WHAT IS EXPECTED: The data below holds a line containing "pink circle at" and a line containing "pink rectangle: moved 3"; please quote exactly those two lines and every line between them, and nothing else.

RECORDED DATA:
+ + +

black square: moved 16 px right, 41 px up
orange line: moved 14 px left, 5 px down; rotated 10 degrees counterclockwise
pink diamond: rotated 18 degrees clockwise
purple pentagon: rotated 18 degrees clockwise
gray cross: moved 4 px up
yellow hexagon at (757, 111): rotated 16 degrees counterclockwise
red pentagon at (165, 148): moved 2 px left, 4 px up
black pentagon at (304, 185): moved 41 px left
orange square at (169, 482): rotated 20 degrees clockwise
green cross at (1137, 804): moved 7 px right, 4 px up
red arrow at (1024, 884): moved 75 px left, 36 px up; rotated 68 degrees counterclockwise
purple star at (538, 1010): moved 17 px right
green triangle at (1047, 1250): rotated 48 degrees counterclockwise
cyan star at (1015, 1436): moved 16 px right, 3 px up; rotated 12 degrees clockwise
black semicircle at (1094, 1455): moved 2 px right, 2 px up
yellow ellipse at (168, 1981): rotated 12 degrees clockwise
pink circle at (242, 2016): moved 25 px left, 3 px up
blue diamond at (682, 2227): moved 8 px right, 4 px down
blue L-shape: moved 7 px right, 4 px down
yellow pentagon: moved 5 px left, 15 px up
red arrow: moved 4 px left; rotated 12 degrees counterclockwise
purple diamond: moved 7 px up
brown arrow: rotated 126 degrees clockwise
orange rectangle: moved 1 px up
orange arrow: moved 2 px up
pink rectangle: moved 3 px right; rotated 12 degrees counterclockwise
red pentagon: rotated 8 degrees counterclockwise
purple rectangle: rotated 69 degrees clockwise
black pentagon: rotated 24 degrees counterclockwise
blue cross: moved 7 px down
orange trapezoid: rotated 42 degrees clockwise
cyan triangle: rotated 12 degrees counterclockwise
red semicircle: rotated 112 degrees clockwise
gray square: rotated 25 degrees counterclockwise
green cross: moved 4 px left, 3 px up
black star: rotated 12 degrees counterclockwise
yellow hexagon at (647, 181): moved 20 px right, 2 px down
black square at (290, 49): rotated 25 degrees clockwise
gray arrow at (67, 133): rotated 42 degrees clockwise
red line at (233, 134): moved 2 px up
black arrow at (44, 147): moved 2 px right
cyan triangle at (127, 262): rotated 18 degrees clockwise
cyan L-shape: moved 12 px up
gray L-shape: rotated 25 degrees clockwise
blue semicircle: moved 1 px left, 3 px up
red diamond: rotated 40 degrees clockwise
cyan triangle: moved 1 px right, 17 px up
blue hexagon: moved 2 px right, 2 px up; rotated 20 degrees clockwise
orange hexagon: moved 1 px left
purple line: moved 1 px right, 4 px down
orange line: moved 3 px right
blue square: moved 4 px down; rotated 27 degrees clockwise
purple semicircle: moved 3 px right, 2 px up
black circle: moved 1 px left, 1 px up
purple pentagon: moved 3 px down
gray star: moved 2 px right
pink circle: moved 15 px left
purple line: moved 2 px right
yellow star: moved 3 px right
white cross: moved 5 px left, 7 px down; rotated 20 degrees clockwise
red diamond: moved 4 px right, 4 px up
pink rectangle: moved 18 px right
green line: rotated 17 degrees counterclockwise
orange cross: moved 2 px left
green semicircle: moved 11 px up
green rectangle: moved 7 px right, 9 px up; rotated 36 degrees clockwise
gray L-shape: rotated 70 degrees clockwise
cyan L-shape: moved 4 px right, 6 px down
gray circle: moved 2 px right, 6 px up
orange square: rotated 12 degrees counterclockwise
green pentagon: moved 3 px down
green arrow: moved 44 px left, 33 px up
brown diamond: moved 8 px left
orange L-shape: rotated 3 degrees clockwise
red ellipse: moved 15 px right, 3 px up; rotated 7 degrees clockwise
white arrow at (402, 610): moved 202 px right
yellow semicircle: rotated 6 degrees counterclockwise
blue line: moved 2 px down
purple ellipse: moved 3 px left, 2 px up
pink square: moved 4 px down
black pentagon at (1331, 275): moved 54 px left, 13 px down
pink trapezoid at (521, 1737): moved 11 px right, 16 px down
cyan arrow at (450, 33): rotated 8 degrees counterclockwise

+ + +

FINISHED TASK:
pink circle at (242, 2016): moved 25 px left, 3 px up
blue diamond at (682, 2227): moved 8 px right, 4 px down
blue L-shape: moved 7 px right, 4 px down
yellow pentagon: moved 5 px left, 15 px up
red arrow: moved 4 px left; rotated 12 degrees counterclockwise
purple diamond: moved 7 px up
brown arrow: rotated 126 degrees clockwise
orange rectangle: moved 1 px up
orange arrow: moved 2 px up
pink rectangle: moved 3 px right; rotated 12 degrees counterclockwise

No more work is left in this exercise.